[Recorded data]
"""

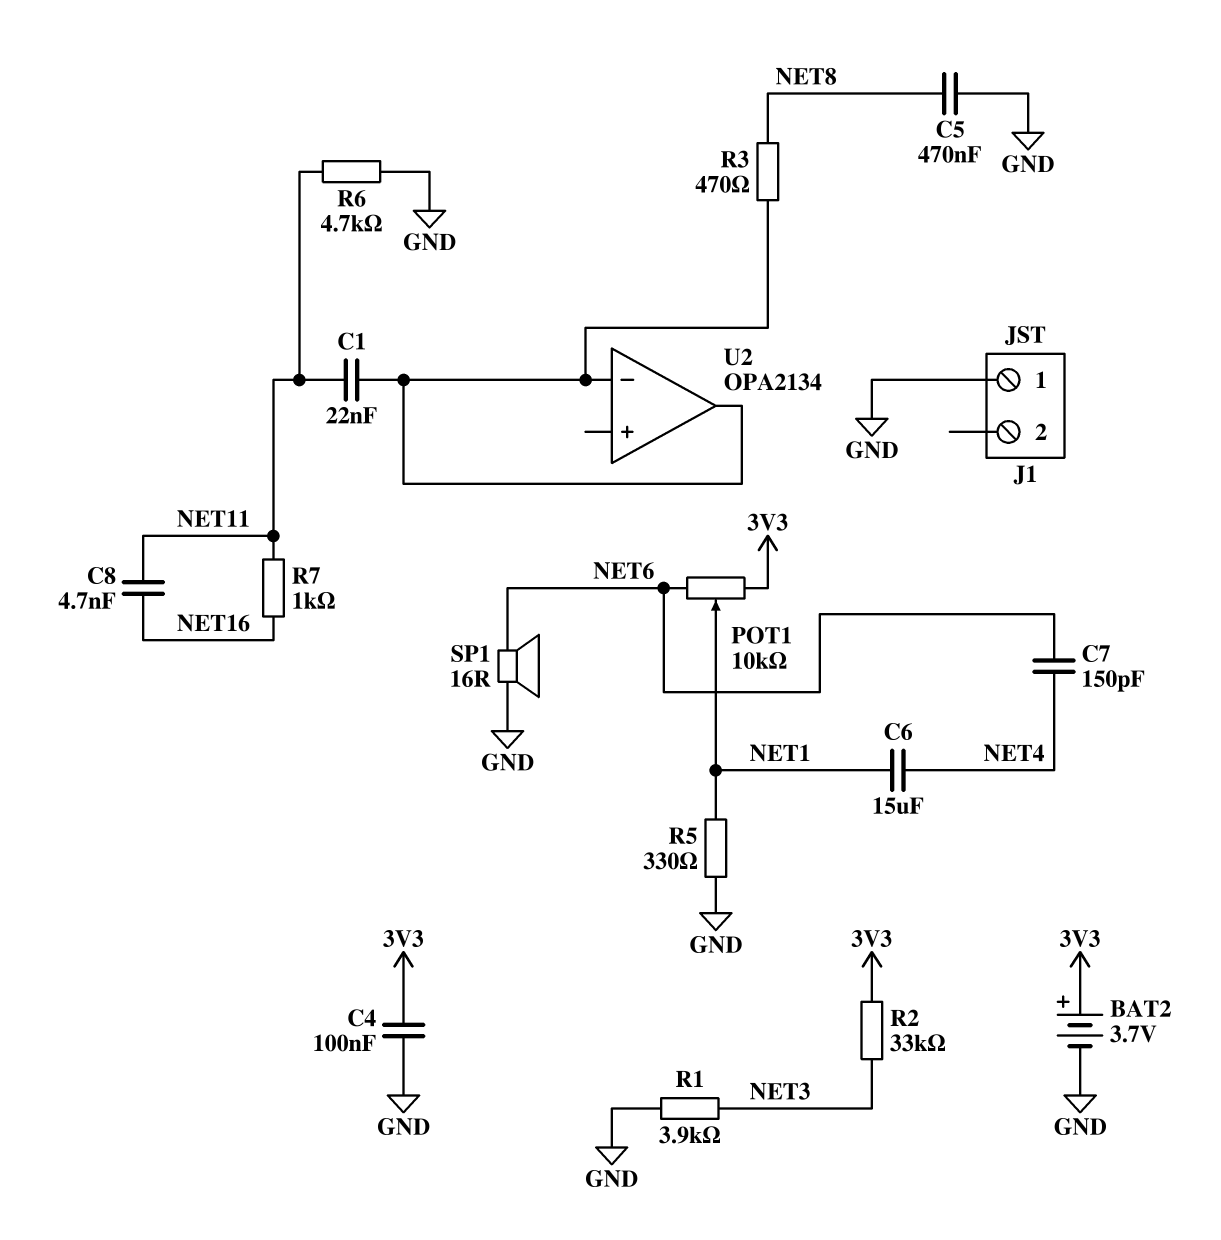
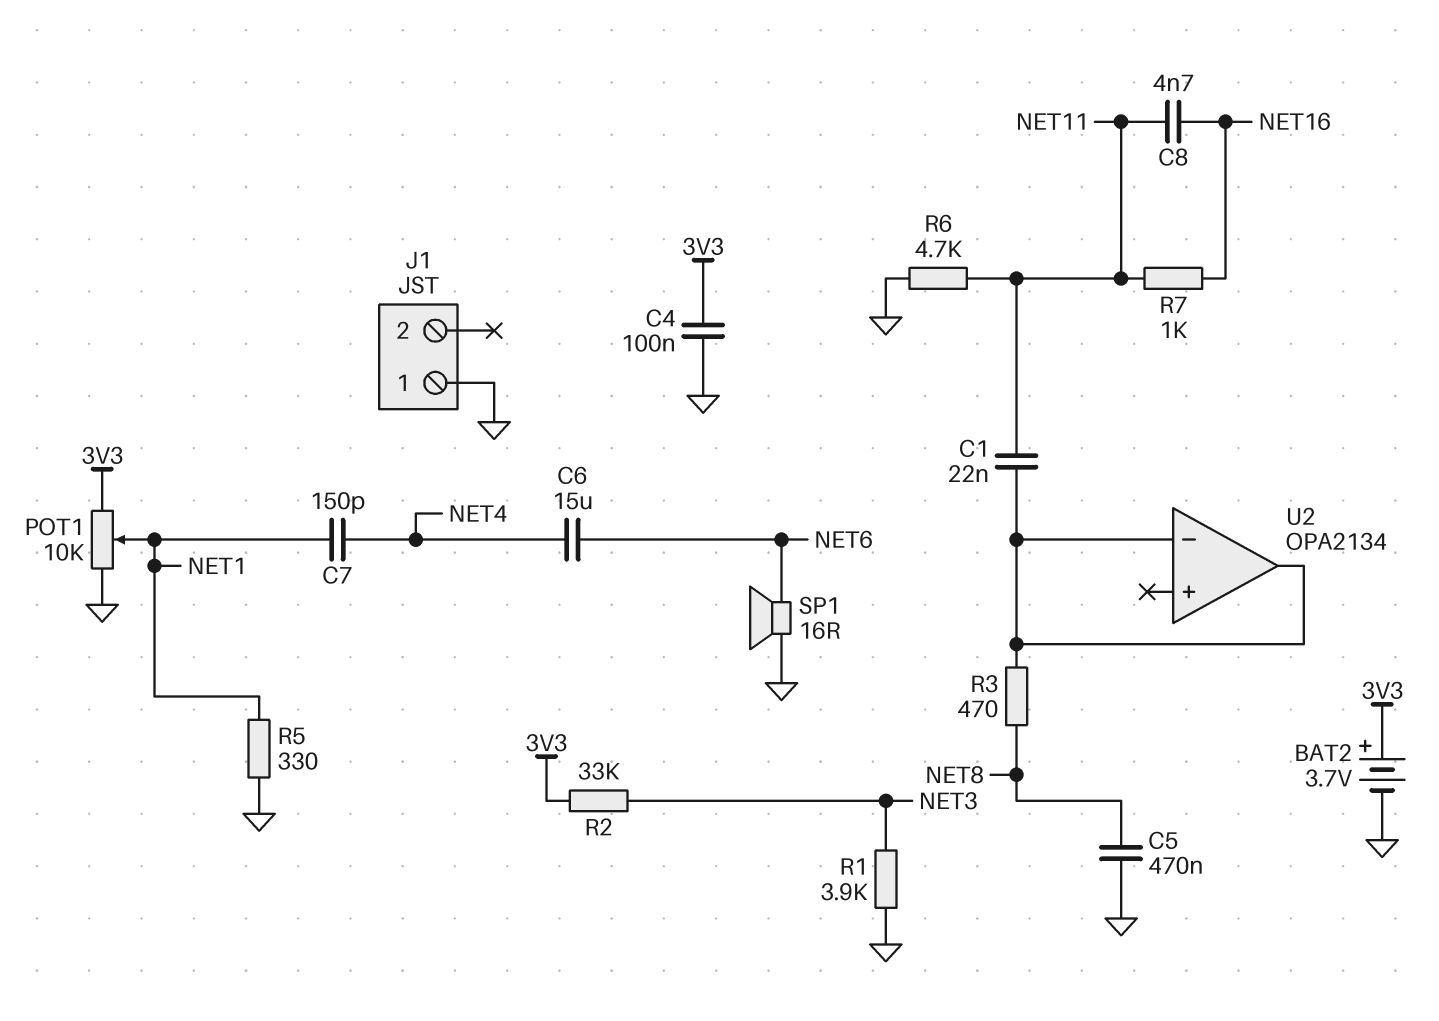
C6: 15uF (NET1, NET4) -> 15uF (NET4, NET6)
C7: 150pF (NET4, NET6) -> 150pF (NET1, NET4)
POT1: 10k (3V3, NET6, wiper NET1) -> 10k (3V3, GND, wiper NET1)

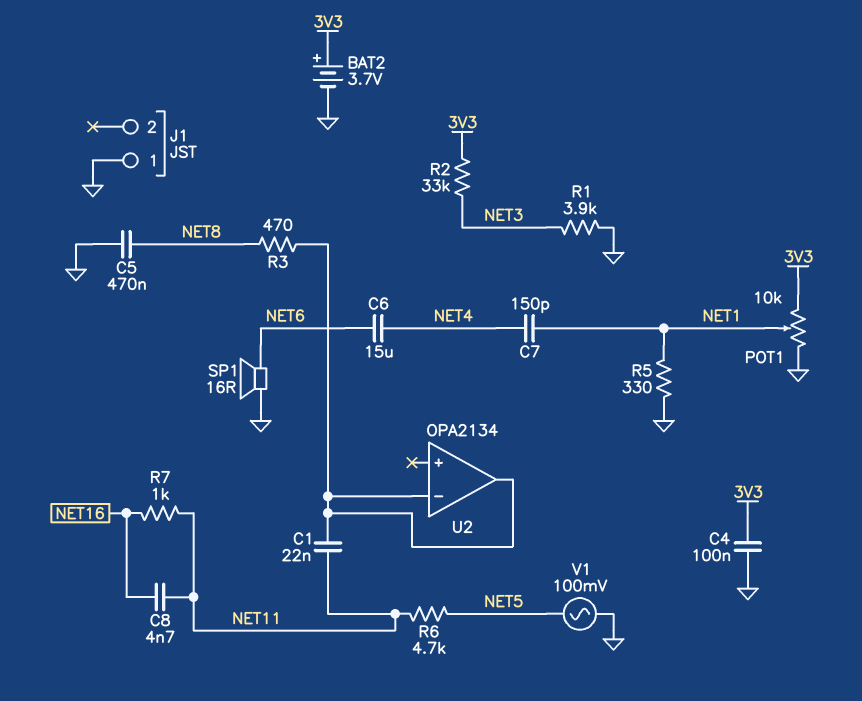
R6: 4.7k (GND, NET11) -> 4.7k (NET5, NET11)
V1: none -> AC 100mV (GND, NET5)

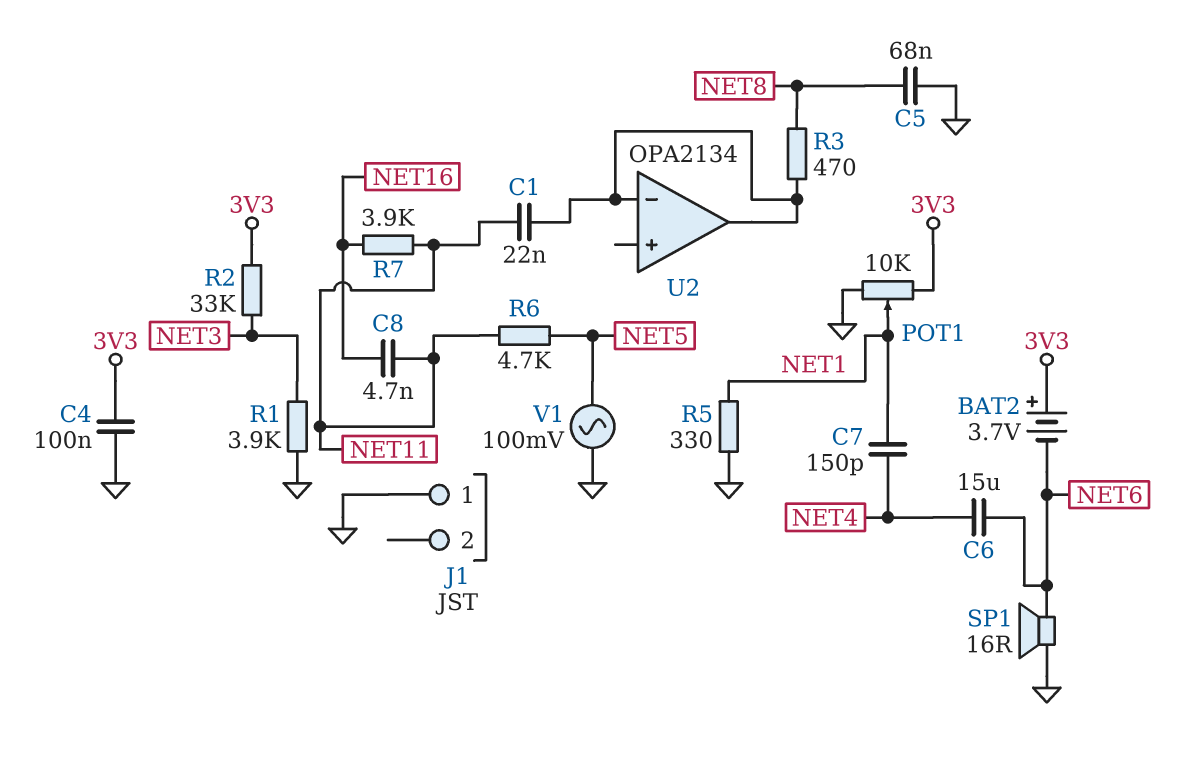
BAT2: 3.7V (plus 3V3, minus GND) -> 3.7V (plus 3V3, minus NET6)
C5: 470nF (GND, NET8) -> 68nF (GND, NET8)
R7: 1k (NET11, NET16) -> 3.9k (NET11, NET16)

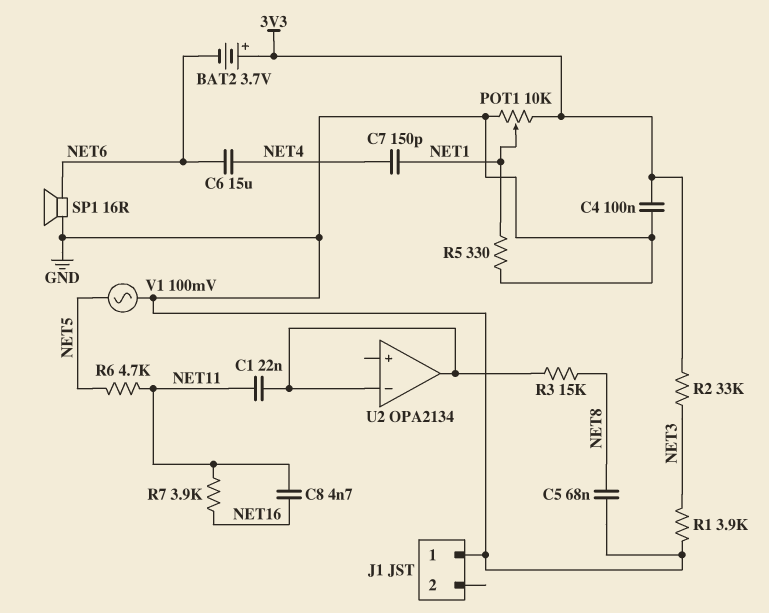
R3: 470 (NET8, U2/in-) -> 15k (NET8, U2/in-)

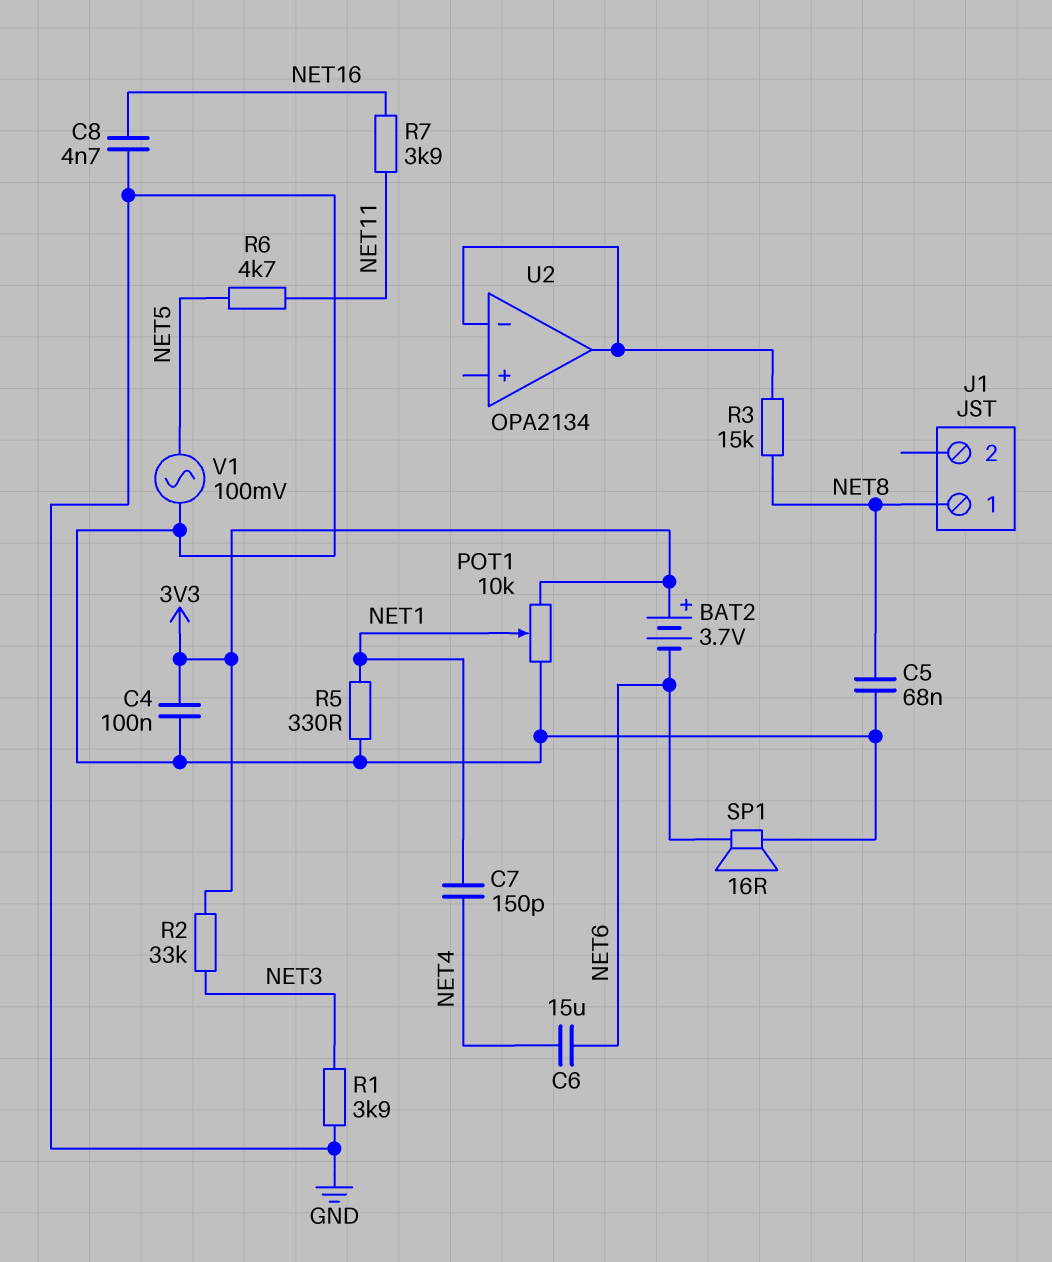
C1: 22nF (NET11, U2/in-) -> none
C8: 4.7nF (NET11, NET16) -> 4.7nF (GND, NET16)
J1 pin 1: GND -> NET8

"""

Requirement = Every line of the data above is to be set down exactly; the pictures are not.

Result for this exercise =
C6: 15uF (NET1, NET4) -> 15uF (NET4, NET6)
C7: 150pF (NET4, NET6) -> 150pF (NET1, NET4)
POT1: 10k (3V3, NET6, wiper NET1) -> 10k (3V3, GND, wiper NET1)

R6: 4.7k (GND, NET11) -> 4.7k (NET5, NET11)
V1: none -> AC 100mV (GND, NET5)

BAT2: 3.7V (plus 3V3, minus GND) -> 3.7V (plus 3V3, minus NET6)
C5: 470nF (GND, NET8) -> 68nF (GND, NET8)
R7: 1k (NET11, NET16) -> 3.9k (NET11, NET16)

R3: 470 (NET8, U2/in-) -> 15k (NET8, U2/in-)

C1: 22nF (NET11, U2/in-) -> none
C8: 4.7nF (NET11, NET16) -> 4.7nF (GND, NET16)
J1 pin 1: GND -> NET8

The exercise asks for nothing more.